* _Task description_
Which lines in the data below contain the word "grey"? Copy each of them.

======== Data extract ========

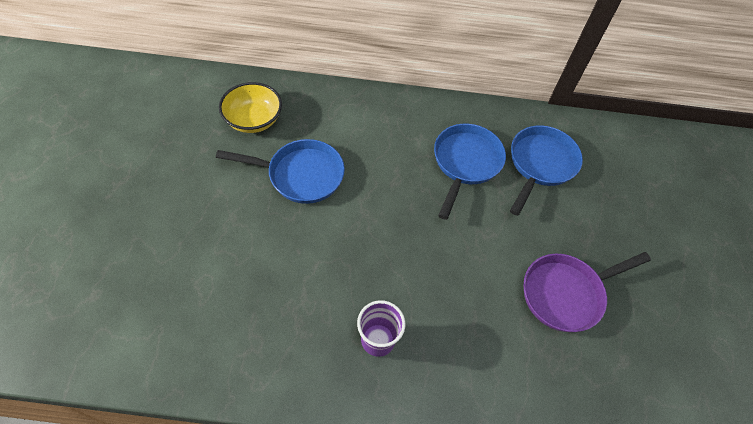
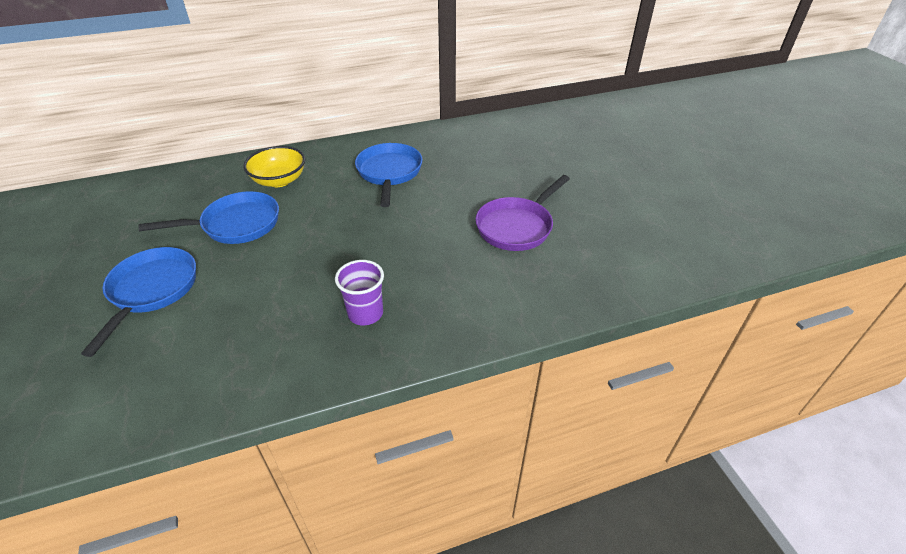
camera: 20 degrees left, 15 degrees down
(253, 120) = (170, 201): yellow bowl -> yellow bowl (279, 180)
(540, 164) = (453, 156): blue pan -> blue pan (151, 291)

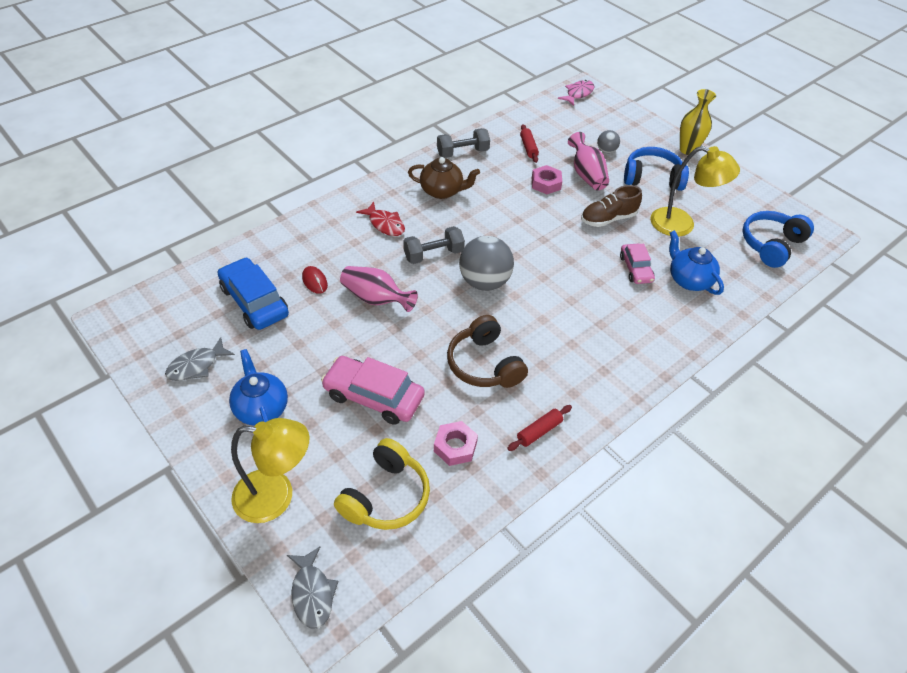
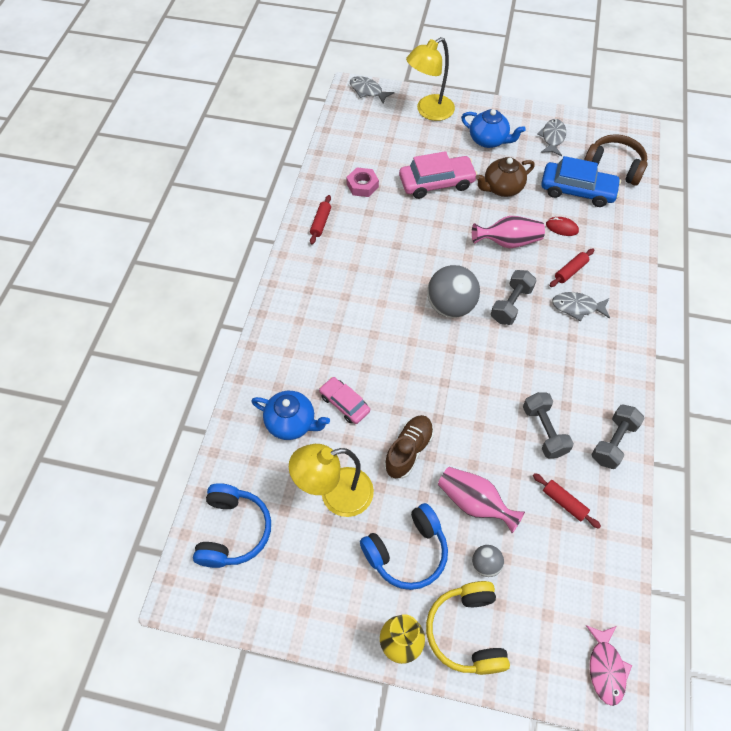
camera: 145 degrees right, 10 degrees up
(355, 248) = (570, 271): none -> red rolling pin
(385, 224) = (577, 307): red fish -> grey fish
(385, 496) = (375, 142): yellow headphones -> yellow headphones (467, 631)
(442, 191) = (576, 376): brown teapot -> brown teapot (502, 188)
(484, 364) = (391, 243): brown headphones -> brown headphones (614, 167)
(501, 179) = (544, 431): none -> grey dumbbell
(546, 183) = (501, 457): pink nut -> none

========

* _Answer to this exercise_
(385, 224) = (577, 307): red fish -> grey fish
(501, 179) = (544, 431): none -> grey dumbbell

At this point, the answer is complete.